TASK OBJECTIVE:
Among the records, which lines hold the word "cone"? Pick them out.

☆ ☆ ☆ ☆ ☆ ☆ ☆

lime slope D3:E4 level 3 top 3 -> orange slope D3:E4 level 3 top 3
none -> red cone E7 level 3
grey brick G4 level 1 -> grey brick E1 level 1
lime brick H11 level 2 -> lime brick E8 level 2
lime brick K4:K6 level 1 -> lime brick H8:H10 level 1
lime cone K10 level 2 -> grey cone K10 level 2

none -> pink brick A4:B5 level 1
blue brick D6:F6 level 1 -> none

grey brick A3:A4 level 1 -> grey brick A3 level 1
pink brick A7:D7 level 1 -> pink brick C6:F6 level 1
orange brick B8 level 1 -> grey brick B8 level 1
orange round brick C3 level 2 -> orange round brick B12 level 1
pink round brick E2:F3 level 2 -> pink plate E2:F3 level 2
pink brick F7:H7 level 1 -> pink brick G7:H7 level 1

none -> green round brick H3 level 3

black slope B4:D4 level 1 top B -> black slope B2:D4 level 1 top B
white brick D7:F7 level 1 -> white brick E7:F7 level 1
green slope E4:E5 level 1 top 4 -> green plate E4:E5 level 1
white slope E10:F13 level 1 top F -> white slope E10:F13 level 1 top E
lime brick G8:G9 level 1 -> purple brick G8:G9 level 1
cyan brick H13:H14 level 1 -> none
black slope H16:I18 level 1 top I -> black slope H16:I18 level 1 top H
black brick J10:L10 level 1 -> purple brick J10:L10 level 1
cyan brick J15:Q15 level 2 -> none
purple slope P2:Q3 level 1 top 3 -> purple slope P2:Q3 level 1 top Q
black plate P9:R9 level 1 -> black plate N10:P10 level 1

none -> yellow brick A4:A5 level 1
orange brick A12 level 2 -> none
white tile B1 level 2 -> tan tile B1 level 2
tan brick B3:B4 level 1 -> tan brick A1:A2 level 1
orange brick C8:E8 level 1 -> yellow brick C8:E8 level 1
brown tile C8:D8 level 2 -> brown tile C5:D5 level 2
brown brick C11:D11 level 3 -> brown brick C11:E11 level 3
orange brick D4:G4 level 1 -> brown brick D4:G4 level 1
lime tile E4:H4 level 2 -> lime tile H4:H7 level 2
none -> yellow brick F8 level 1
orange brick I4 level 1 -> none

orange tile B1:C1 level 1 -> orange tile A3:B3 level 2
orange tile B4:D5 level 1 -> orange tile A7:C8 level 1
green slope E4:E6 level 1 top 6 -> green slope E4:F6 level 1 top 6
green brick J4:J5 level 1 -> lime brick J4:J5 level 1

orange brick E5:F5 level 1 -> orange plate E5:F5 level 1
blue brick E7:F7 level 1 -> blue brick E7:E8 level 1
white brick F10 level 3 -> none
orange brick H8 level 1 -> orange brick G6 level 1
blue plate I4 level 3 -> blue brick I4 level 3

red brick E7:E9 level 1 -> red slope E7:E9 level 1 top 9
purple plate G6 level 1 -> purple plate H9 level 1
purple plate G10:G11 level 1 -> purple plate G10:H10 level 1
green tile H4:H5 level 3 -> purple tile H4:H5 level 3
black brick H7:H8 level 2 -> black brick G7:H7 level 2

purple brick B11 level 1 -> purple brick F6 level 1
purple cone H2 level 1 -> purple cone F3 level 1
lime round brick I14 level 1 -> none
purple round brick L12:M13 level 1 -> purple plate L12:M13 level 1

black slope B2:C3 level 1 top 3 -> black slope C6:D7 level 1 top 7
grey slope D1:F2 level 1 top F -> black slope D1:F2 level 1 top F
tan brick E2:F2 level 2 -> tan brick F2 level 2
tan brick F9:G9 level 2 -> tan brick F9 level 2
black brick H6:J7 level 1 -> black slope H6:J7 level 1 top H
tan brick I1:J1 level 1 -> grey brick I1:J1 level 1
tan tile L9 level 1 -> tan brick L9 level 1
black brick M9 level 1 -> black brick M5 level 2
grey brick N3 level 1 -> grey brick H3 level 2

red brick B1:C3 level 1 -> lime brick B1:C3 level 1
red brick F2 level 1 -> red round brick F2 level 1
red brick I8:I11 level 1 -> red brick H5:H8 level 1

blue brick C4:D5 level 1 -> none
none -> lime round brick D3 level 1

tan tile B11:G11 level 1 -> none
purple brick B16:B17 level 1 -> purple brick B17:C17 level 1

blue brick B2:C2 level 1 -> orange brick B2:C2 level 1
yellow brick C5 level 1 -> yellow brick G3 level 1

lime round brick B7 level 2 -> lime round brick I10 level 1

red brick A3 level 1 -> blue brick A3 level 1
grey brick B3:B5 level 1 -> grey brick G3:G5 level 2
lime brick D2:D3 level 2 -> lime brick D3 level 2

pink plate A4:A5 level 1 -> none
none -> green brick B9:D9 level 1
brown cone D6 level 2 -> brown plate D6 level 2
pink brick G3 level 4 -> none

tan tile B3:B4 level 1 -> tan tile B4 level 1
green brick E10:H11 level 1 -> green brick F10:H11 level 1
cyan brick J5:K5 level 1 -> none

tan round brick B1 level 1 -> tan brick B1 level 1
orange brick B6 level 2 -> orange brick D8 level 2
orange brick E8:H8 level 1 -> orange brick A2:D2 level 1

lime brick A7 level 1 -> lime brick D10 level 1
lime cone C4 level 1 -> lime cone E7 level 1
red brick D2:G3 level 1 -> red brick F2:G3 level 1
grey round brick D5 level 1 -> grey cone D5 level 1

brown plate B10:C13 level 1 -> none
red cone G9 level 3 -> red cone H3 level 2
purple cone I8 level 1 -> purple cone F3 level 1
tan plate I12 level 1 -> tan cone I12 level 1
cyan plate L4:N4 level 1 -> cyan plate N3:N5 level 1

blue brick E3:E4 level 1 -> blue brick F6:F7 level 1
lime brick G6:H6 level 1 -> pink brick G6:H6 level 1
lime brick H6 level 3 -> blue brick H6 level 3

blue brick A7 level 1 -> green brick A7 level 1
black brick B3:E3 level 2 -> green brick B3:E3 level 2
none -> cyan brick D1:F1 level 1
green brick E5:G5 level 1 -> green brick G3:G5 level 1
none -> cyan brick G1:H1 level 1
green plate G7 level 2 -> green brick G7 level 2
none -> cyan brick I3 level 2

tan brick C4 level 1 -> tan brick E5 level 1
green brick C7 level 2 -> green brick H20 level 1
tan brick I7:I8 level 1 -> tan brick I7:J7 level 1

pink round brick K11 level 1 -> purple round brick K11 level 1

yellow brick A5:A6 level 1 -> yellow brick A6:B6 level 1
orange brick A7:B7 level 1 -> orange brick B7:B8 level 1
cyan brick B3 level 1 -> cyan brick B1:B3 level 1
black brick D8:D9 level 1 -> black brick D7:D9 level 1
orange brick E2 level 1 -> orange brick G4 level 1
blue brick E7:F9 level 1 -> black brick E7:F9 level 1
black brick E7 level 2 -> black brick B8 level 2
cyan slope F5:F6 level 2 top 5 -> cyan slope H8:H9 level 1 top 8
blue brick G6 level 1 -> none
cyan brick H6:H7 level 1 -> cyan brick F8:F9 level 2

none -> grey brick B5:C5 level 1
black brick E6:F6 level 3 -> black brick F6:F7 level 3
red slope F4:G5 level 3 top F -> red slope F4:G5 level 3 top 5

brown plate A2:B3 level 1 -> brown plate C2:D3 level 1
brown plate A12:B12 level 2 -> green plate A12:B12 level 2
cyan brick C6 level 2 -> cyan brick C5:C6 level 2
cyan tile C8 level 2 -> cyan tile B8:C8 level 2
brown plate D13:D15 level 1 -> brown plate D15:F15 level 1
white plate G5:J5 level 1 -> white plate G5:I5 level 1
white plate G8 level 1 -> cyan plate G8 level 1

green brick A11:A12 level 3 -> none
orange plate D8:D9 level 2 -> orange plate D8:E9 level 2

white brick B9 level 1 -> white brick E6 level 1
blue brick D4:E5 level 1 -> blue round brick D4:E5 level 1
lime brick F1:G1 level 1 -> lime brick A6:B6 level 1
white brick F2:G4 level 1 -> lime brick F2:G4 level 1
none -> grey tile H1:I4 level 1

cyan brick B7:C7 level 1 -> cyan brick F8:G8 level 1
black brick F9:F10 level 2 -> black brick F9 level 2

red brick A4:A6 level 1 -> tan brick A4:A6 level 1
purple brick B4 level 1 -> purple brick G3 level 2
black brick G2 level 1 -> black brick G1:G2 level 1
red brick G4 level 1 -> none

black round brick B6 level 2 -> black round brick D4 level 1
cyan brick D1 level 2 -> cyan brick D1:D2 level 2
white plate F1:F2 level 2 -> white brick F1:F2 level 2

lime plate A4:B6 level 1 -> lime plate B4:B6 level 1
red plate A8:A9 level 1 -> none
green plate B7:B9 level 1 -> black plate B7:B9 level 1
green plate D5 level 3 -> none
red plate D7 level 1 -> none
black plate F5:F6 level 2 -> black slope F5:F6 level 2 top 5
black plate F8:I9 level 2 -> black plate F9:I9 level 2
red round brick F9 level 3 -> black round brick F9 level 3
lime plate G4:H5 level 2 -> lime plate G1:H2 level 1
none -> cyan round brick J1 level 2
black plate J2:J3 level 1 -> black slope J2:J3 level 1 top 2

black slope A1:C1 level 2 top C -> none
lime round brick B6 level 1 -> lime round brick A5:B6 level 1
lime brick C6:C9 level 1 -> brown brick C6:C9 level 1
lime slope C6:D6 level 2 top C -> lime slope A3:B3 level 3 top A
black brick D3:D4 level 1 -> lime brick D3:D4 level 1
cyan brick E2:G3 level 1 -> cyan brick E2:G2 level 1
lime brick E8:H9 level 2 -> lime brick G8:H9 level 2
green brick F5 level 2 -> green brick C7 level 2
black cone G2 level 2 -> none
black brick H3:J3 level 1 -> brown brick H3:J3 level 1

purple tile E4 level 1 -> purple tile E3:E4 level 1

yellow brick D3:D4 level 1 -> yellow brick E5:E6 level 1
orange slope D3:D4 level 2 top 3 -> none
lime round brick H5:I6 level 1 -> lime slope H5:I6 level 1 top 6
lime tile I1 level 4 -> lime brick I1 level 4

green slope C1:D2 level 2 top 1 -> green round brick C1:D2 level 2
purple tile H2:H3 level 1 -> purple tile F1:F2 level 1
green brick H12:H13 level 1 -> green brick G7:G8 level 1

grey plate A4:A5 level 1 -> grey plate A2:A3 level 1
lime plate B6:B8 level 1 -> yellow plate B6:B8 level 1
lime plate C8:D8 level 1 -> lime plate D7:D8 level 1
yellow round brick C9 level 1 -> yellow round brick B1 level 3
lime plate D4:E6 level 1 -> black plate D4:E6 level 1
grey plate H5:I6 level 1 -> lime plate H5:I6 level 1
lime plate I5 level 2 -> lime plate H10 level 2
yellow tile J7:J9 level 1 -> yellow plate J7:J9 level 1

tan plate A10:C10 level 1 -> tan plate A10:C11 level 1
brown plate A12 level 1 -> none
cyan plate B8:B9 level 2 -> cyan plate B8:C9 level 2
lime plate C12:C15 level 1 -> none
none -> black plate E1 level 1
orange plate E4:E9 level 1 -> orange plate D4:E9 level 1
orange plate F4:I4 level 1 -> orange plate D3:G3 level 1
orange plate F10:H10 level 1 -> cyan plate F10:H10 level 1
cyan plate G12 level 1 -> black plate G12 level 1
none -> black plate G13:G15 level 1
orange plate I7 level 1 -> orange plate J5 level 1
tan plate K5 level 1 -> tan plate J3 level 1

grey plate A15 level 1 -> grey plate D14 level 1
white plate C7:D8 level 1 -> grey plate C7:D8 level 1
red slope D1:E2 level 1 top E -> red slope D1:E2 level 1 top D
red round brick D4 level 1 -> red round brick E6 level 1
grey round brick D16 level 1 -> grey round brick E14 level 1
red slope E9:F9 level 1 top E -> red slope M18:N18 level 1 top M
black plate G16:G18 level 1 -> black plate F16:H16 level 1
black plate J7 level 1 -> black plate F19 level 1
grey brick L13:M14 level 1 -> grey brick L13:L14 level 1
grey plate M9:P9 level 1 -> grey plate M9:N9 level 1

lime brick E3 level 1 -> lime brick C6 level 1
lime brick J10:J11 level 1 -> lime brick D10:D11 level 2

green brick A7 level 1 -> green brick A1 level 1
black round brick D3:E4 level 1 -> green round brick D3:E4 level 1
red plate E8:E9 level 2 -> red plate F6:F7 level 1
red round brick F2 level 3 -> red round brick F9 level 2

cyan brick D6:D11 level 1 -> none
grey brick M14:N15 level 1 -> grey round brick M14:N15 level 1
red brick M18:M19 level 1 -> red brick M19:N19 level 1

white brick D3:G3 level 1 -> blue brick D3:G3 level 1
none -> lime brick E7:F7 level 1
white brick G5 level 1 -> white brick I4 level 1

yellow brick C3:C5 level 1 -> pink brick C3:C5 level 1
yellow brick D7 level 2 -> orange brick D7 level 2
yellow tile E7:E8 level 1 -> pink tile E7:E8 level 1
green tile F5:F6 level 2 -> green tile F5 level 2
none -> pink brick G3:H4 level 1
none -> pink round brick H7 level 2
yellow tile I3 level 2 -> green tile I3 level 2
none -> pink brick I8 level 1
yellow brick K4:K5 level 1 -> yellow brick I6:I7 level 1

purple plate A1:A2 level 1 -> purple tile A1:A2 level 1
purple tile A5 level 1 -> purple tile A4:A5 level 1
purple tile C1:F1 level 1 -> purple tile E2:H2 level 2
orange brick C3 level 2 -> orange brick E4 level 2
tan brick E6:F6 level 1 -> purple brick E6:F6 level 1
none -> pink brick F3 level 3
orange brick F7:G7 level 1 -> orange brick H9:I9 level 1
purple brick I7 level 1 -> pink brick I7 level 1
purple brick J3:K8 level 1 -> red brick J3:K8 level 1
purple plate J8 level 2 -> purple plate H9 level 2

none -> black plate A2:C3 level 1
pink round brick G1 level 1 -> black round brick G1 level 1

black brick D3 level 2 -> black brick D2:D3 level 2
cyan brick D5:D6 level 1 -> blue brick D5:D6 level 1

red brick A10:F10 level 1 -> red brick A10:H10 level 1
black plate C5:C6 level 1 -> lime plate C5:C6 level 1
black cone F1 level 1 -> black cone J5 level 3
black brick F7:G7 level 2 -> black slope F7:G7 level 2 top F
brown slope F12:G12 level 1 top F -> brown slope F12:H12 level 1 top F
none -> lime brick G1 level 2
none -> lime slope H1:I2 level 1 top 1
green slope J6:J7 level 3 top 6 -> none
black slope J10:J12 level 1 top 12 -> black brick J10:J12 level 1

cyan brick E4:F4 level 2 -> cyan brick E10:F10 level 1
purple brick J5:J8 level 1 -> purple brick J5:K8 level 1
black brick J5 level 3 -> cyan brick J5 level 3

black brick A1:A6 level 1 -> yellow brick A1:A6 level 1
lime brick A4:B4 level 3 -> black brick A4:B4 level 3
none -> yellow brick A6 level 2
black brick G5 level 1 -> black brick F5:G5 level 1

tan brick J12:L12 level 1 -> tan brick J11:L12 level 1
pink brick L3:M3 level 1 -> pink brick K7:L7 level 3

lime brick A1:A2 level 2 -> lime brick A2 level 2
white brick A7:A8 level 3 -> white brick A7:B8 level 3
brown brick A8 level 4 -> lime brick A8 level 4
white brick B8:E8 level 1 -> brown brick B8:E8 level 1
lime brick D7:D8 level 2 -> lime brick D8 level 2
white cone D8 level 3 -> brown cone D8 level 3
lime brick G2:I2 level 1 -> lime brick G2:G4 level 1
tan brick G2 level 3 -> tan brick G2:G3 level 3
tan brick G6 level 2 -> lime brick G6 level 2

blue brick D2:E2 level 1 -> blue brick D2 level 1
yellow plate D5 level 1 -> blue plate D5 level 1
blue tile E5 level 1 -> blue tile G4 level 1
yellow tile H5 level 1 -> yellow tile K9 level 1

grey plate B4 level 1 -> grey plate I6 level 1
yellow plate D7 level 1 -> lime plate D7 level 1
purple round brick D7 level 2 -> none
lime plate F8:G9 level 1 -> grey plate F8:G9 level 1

☆ ☆ ☆ ☆ ☆ ☆ ☆

ANSWER SPACE:
none -> red cone E7 level 3
lime cone K10 level 2 -> grey cone K10 level 2
purple cone H2 level 1 -> purple cone F3 level 1
brown cone D6 level 2 -> brown plate D6 level 2
lime cone C4 level 1 -> lime cone E7 level 1
grey round brick D5 level 1 -> grey cone D5 level 1
red cone G9 level 3 -> red cone H3 level 2
purple cone I8 level 1 -> purple cone F3 level 1
tan plate I12 level 1 -> tan cone I12 level 1
black cone G2 level 2 -> none
black cone F1 level 1 -> black cone J5 level 3
white cone D8 level 3 -> brown cone D8 level 3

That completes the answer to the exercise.